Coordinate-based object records
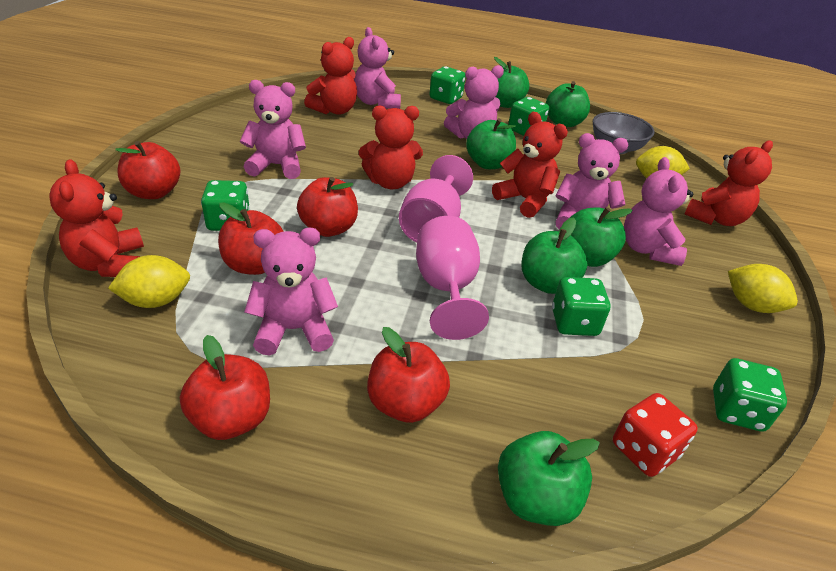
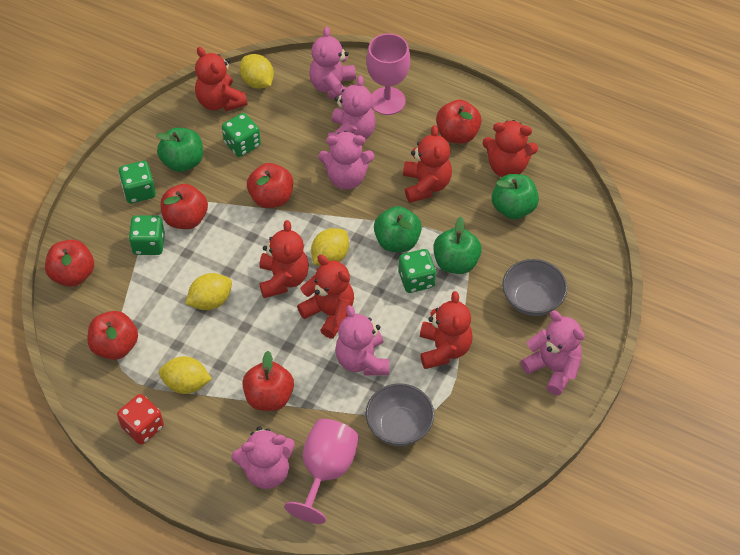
green apple: 6 -> 4
green dice: 5 -> 4
grey bowl: 1 -> 2
red apple: 5 -> 6
red teddy bear: 5 -> 6
yellow lemon: 3 -> 4

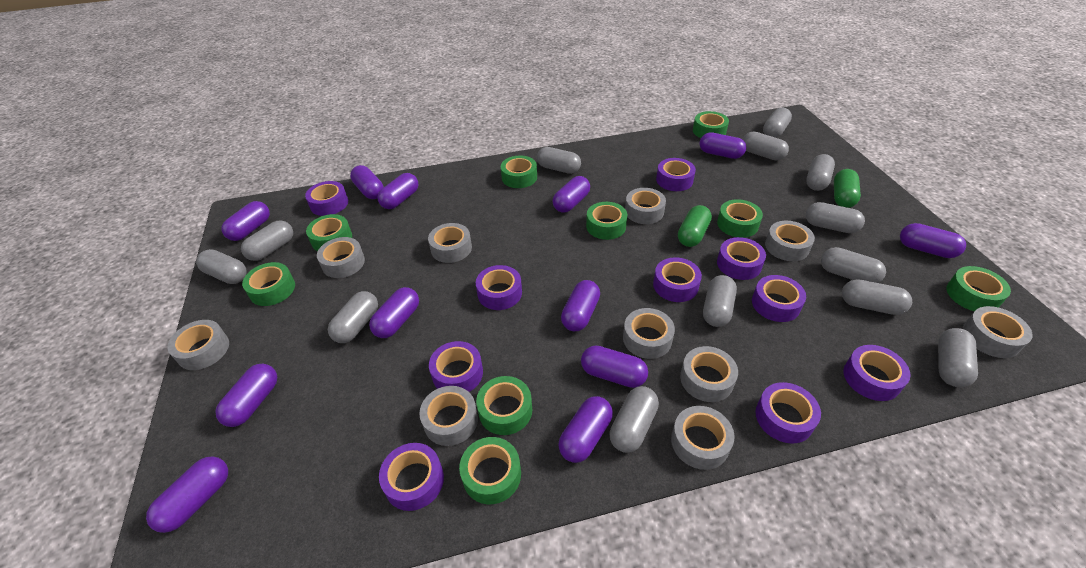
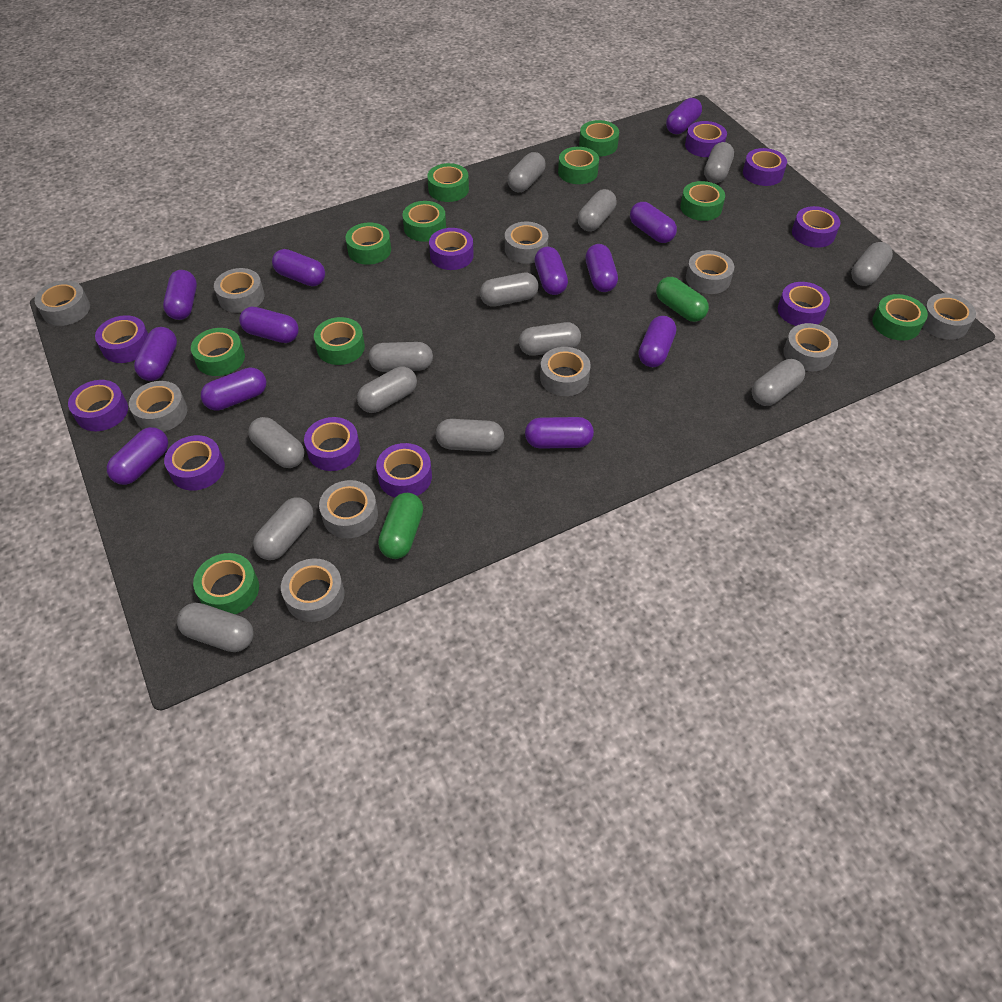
green tape: 9 -> 10

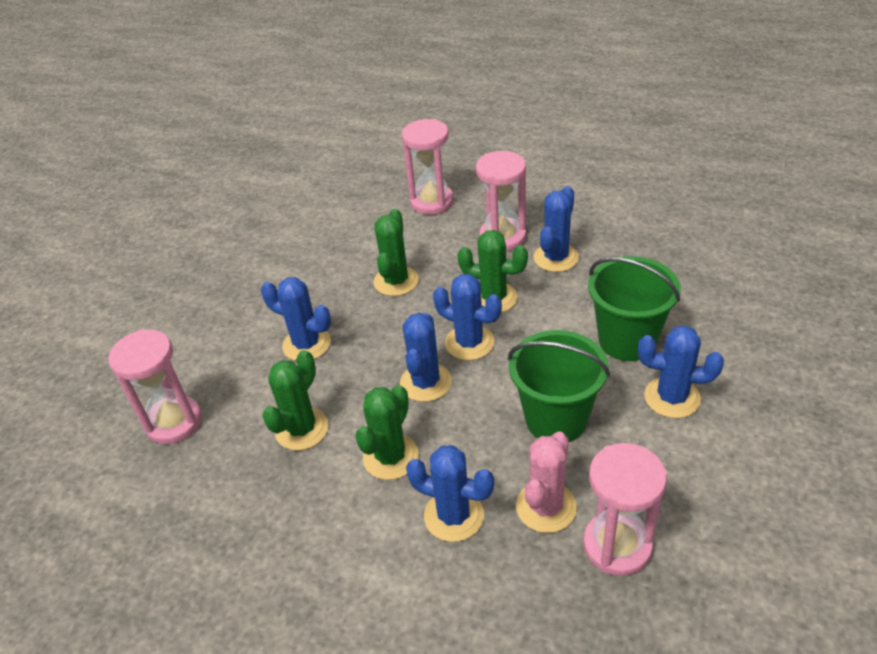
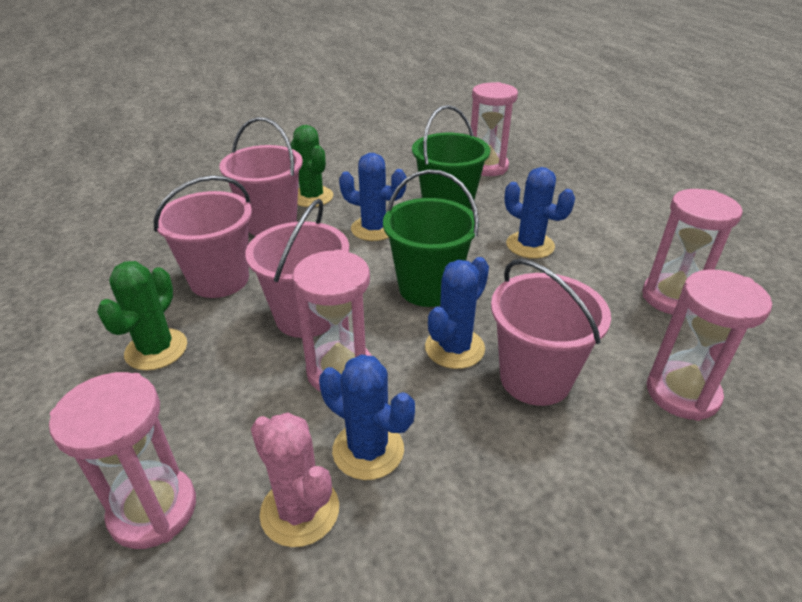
blue cactus: 6 -> 4
green cactus: 4 -> 2
pink bucket: 0 -> 4
pink hourglass: 4 -> 5

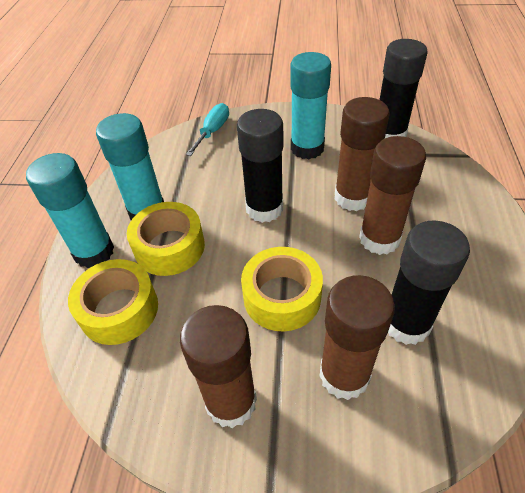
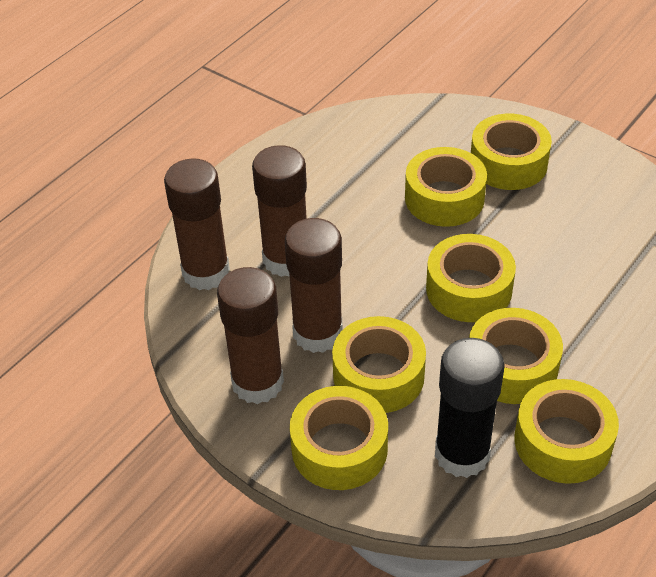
black glue stick: 3 -> 1
turquoise glue stick: 3 -> 0
turquoise screwdriver: 1 -> 0
yellow tape: 3 -> 7

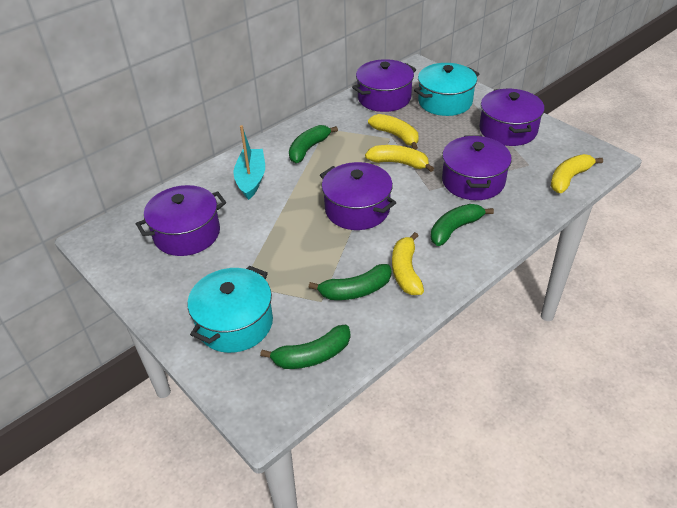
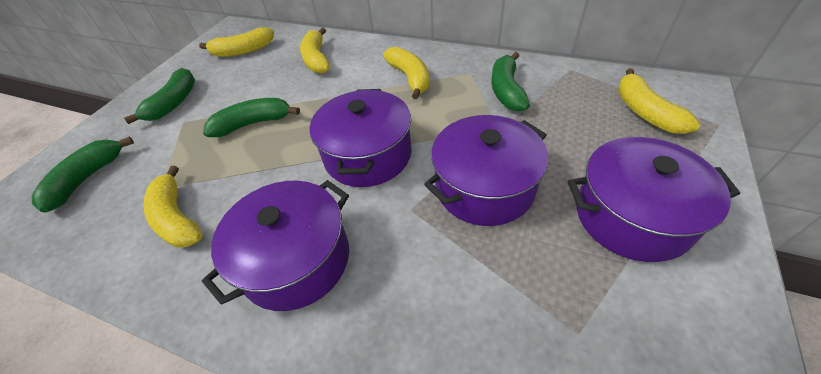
purple pot: 5 -> 4
turquoise boat: 1 -> 0
turquoise pot: 2 -> 0
yellow banana: 4 -> 5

• [Task description]:
Examine the entries and say how many of their lines hold the word "stick". No other words should accompany the number.

• [Answer section]:
2